The task: The answer should match the entries below word for word, minus their pictures.

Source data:
◆ ◆ ◆ ◆

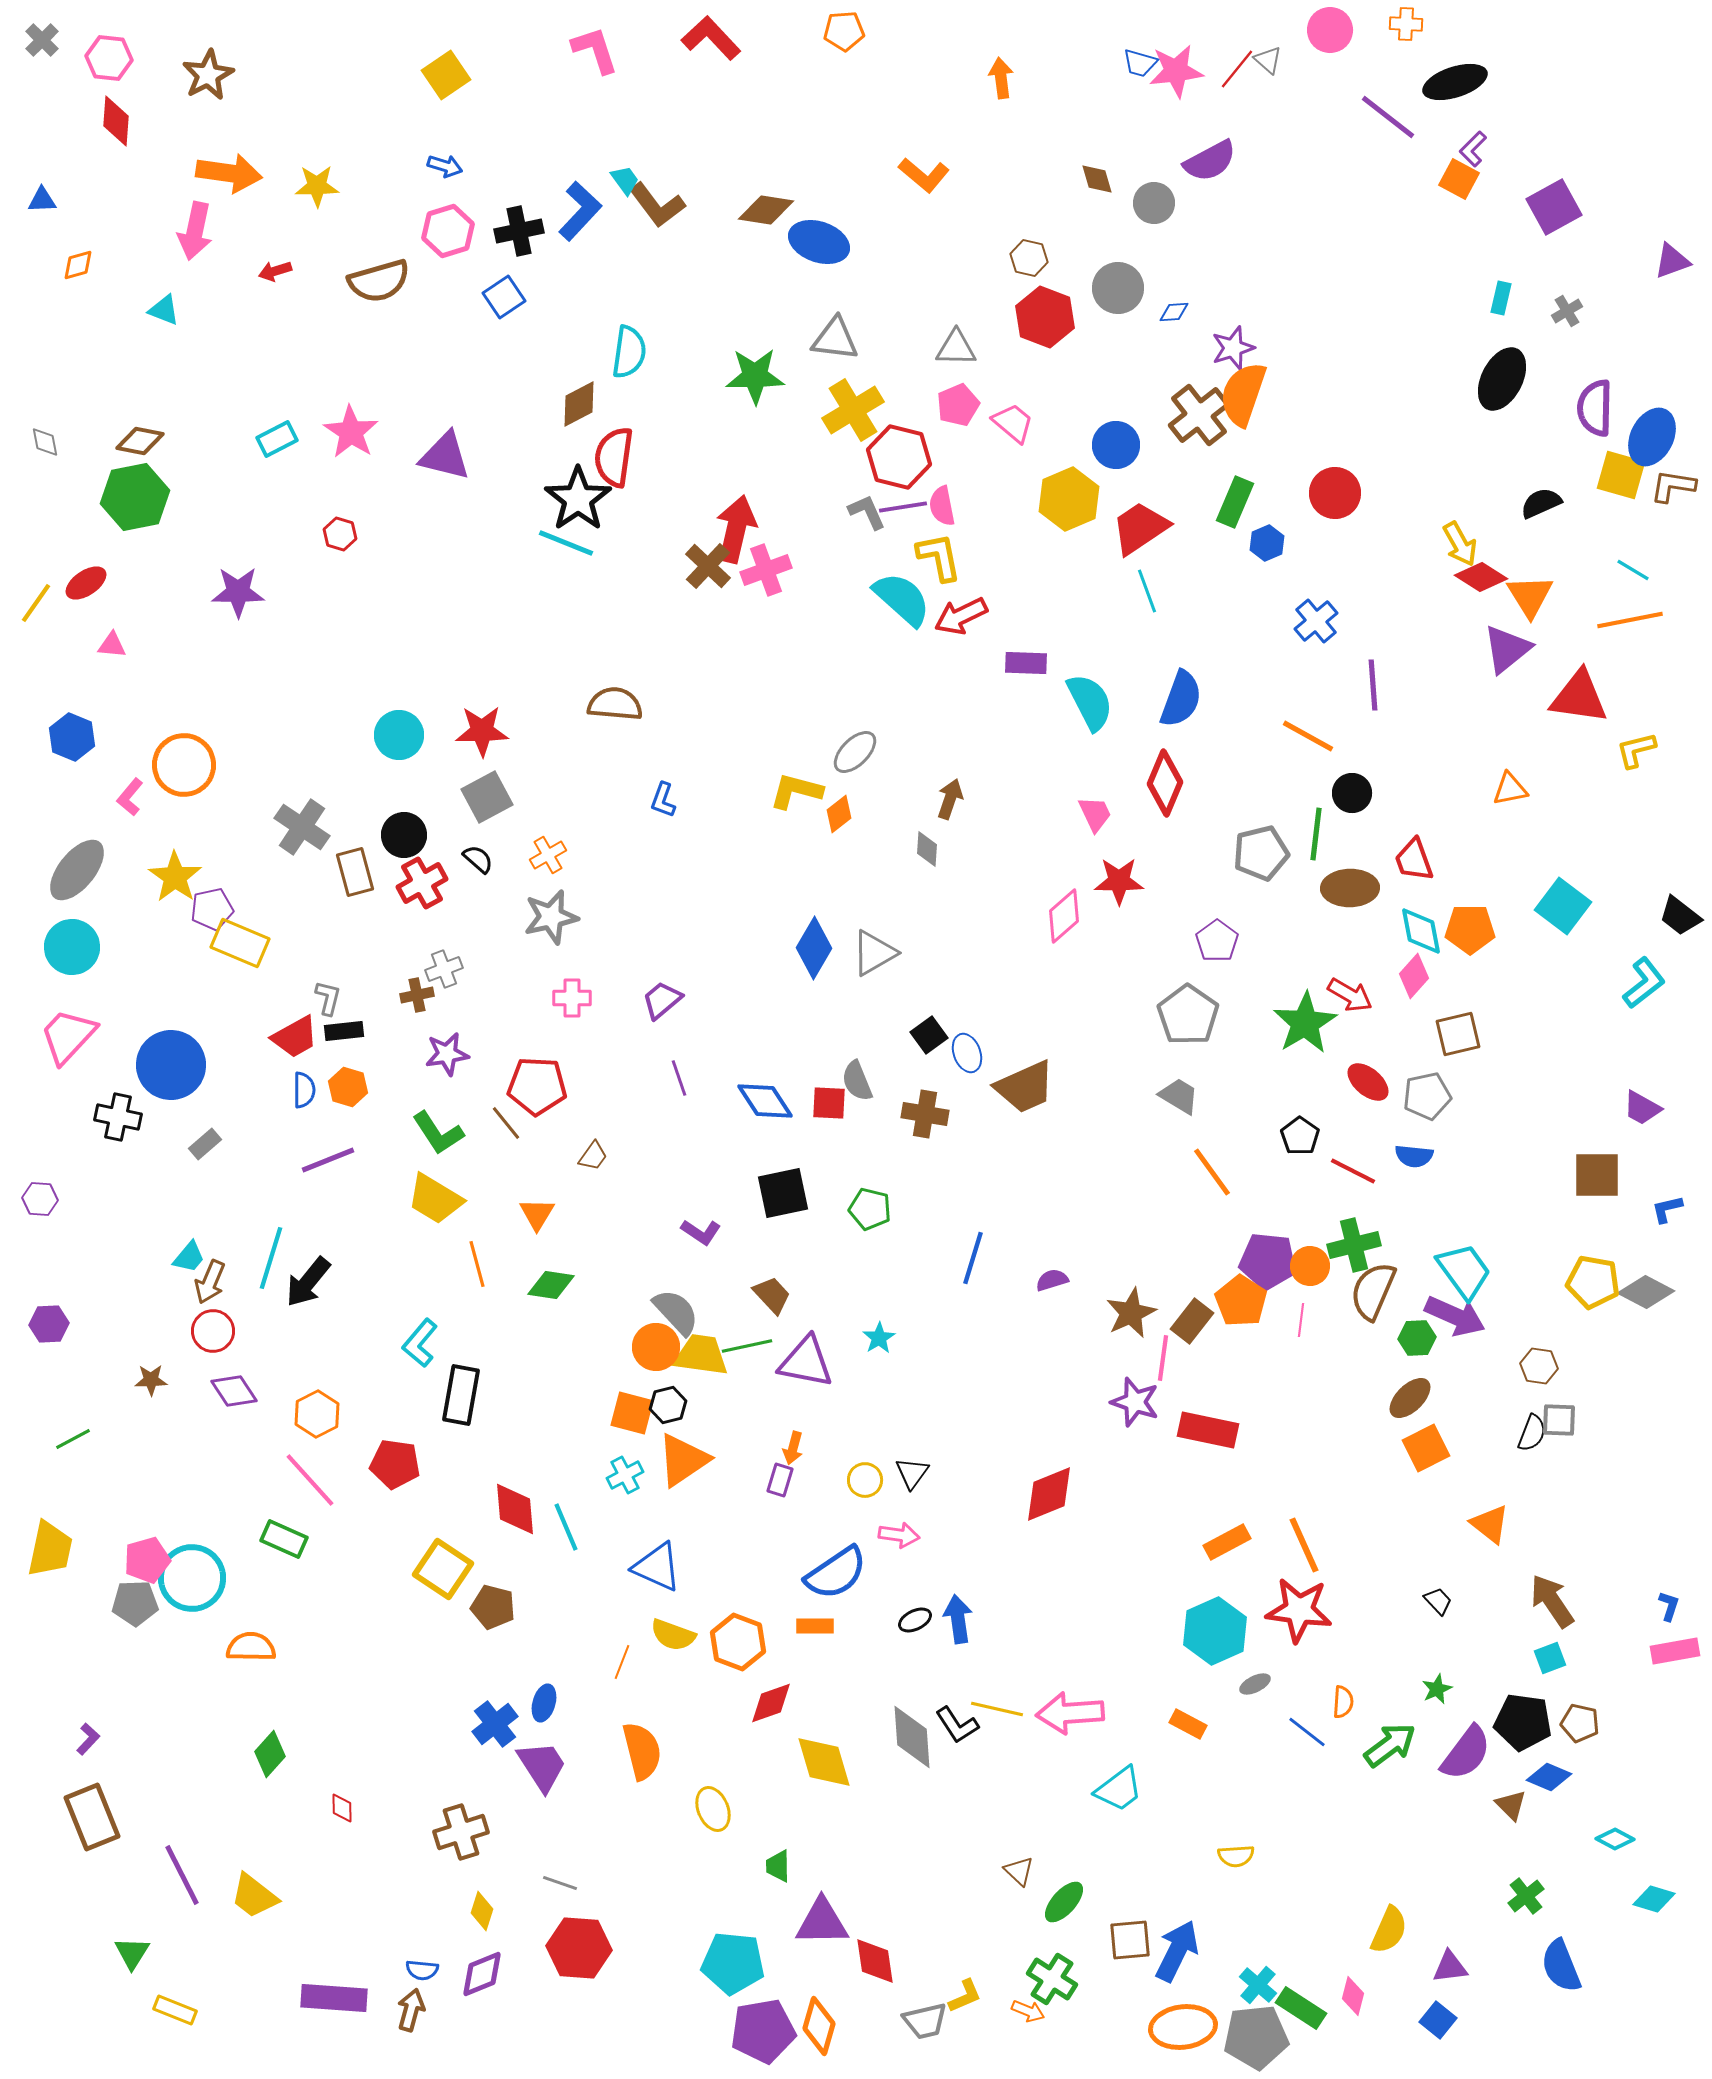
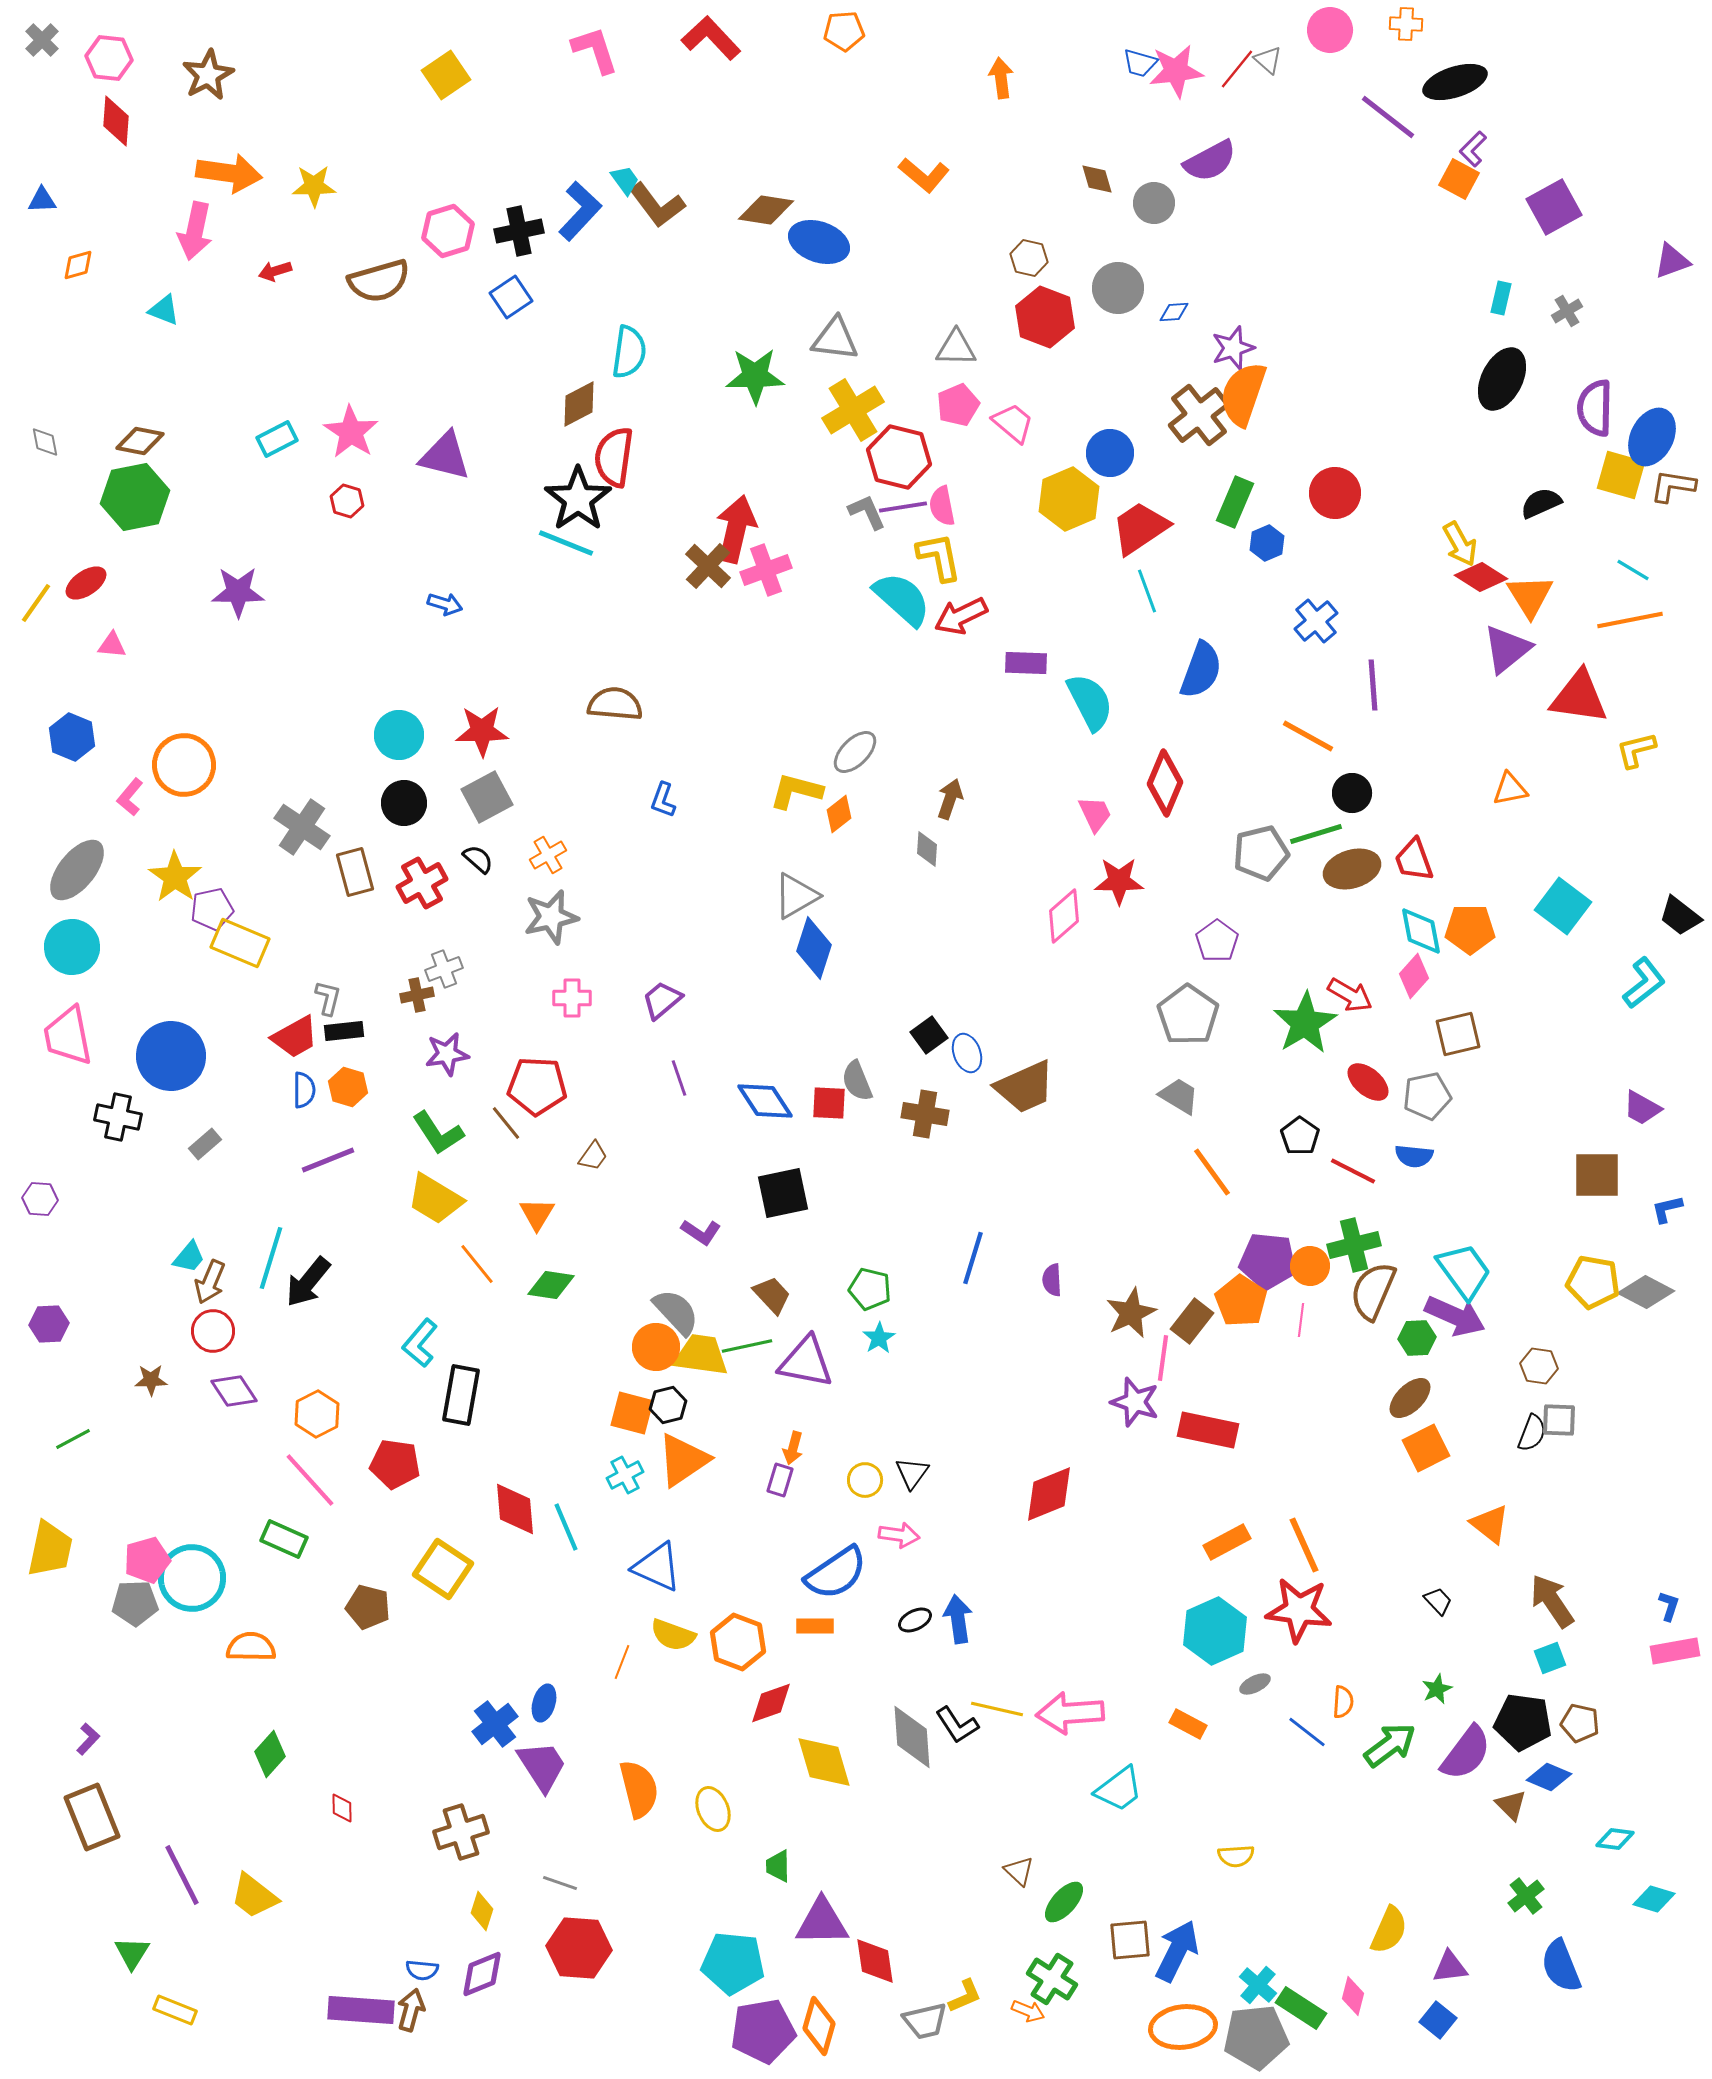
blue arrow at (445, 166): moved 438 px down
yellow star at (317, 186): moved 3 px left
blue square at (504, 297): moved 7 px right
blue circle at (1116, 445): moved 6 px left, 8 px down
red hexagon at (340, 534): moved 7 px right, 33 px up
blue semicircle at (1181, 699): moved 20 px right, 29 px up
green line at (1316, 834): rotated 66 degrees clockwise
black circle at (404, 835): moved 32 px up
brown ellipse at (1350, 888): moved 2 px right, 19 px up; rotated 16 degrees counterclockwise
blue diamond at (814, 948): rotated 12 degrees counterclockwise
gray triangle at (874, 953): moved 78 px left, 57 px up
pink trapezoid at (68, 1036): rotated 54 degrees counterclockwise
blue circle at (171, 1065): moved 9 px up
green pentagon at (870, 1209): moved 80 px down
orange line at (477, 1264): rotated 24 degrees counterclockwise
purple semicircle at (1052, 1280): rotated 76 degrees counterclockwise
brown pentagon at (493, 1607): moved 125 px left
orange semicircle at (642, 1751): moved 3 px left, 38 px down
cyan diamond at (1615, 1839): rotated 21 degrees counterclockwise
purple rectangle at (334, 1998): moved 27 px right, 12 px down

◆ ◆ ◆ ◆

Result:
blue arrow at (445, 166): moved 438 px down
yellow star at (317, 186): moved 3 px left
blue square at (504, 297): moved 7 px right
blue circle at (1116, 445): moved 6 px left, 8 px down
red hexagon at (340, 534): moved 7 px right, 33 px up
blue semicircle at (1181, 699): moved 20 px right, 29 px up
green line at (1316, 834): rotated 66 degrees clockwise
black circle at (404, 835): moved 32 px up
brown ellipse at (1350, 888): moved 2 px right, 19 px up; rotated 16 degrees counterclockwise
blue diamond at (814, 948): rotated 12 degrees counterclockwise
gray triangle at (874, 953): moved 78 px left, 57 px up
pink trapezoid at (68, 1036): rotated 54 degrees counterclockwise
blue circle at (171, 1065): moved 9 px up
green pentagon at (870, 1209): moved 80 px down
orange line at (477, 1264): rotated 24 degrees counterclockwise
purple semicircle at (1052, 1280): rotated 76 degrees counterclockwise
brown pentagon at (493, 1607): moved 125 px left
orange semicircle at (642, 1751): moved 3 px left, 38 px down
cyan diamond at (1615, 1839): rotated 21 degrees counterclockwise
purple rectangle at (334, 1998): moved 27 px right, 12 px down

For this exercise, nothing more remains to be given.